[Object state comparisons]
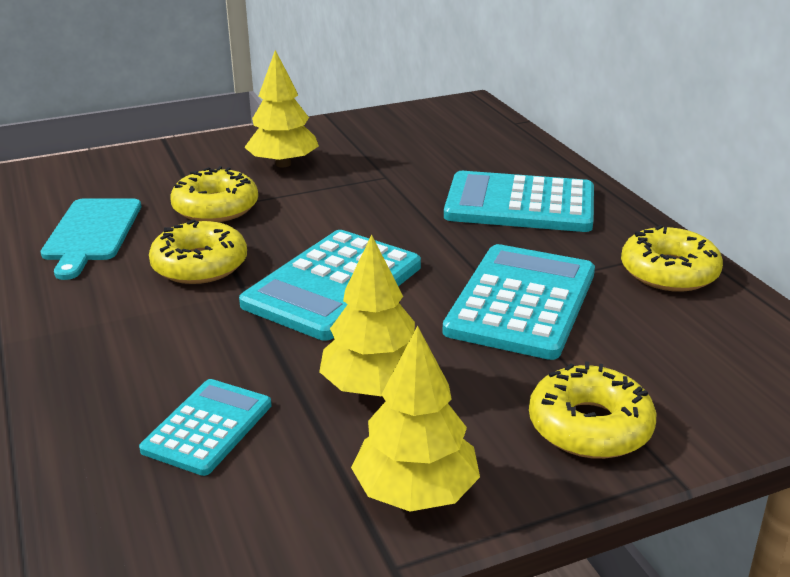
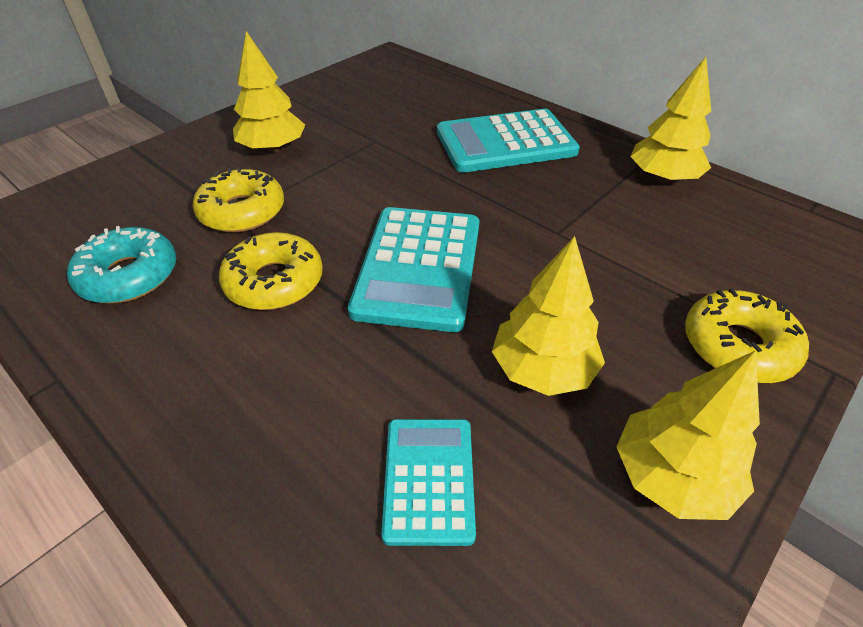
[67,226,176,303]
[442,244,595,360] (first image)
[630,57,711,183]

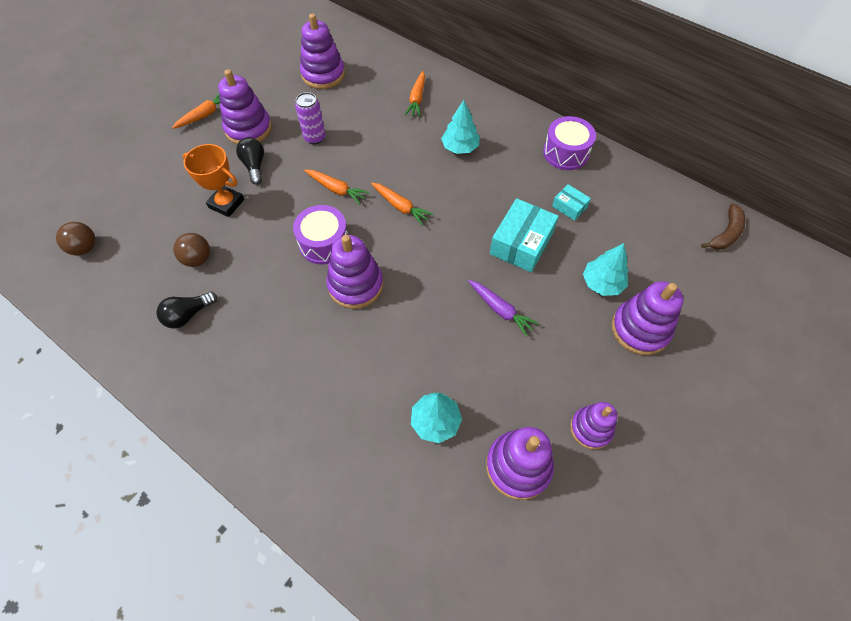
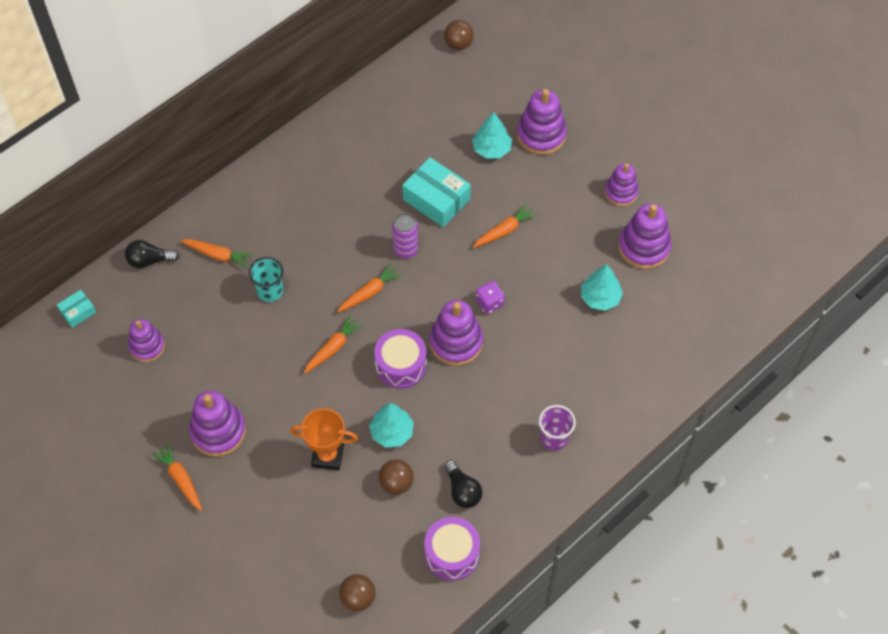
[290,408,358,470]
[125,240,179,268]
[392,213,418,259]
[128,319,165,362]
[369,403,414,448]
[473,203,537,248]
[424,517,480,580]
[57,290,96,328]
[444,20,474,50]
[249,257,284,302]
[476,281,505,314]
[539,405,576,451]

- **Work task**
Reproduce, word for word, every line starting at the line that contains "[369,403,414,448]" and ending with the final line of the entries.

- **Problem solution**
[369,403,414,448]
[473,203,537,248]
[424,517,480,580]
[57,290,96,328]
[444,20,474,50]
[249,257,284,302]
[476,281,505,314]
[539,405,576,451]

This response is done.